[Dataset excerpts Boundary: Start]

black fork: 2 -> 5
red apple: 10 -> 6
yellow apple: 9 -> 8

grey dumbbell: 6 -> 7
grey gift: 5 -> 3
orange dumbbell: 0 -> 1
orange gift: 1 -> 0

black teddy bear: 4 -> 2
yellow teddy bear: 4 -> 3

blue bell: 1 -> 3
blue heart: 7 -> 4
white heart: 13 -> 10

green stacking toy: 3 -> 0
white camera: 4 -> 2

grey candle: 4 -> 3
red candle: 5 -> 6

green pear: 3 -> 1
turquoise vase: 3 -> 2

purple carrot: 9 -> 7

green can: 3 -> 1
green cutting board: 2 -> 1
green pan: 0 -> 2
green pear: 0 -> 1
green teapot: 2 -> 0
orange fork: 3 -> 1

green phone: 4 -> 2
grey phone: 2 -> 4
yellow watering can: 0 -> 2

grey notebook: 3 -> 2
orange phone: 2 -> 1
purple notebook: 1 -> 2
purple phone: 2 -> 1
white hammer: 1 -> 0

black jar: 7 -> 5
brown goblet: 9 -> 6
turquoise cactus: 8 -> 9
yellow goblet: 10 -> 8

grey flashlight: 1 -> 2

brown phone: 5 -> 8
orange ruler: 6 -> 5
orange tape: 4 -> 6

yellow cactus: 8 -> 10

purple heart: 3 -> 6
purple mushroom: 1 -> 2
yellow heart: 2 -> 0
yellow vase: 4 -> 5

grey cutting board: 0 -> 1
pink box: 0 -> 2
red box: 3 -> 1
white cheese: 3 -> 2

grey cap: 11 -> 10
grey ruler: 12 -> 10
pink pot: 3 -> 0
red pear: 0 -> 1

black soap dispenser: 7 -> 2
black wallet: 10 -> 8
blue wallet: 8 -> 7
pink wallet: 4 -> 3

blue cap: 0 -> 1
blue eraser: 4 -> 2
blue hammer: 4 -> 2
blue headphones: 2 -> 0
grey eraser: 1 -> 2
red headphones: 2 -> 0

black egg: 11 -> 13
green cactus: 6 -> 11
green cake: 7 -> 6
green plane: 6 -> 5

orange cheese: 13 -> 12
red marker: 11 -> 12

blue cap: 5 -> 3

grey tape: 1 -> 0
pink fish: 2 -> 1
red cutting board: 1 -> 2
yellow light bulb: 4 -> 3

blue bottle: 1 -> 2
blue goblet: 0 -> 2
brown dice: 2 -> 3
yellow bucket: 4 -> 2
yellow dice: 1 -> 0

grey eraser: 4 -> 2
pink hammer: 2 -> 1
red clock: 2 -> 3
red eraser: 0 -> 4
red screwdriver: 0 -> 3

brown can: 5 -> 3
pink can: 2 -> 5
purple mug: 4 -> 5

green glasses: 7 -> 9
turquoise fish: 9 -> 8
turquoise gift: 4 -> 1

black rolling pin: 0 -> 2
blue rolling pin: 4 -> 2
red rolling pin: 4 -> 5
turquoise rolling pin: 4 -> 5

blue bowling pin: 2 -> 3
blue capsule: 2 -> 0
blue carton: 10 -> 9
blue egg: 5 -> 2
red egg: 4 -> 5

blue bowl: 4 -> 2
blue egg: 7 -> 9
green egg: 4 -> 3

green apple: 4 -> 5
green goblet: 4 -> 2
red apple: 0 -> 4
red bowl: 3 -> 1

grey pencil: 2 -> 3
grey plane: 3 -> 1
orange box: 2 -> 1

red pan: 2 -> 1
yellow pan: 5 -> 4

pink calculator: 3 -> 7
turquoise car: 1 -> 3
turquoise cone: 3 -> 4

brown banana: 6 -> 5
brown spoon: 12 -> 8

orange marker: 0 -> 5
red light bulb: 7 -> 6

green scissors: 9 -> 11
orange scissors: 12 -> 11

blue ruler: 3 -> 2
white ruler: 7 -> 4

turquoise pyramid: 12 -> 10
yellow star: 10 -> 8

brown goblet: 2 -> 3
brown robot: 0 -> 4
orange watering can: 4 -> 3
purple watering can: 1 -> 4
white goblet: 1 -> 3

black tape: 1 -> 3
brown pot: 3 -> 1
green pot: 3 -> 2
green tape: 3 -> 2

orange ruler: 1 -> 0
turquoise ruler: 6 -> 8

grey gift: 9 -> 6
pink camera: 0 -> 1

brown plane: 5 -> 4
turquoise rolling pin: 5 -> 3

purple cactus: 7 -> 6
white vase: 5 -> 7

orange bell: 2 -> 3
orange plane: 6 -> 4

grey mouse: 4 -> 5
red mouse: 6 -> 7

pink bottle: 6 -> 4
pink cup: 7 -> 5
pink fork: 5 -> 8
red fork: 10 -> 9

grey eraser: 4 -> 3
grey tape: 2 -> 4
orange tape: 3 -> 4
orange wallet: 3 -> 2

[Dataset excerpts Boundary: End]

▶ **Your assignment**:
In the records above, find every line that contains the word "heart" and copy it.

▶ **Reply**:
blue heart: 7 -> 4
white heart: 13 -> 10
purple heart: 3 -> 6
yellow heart: 2 -> 0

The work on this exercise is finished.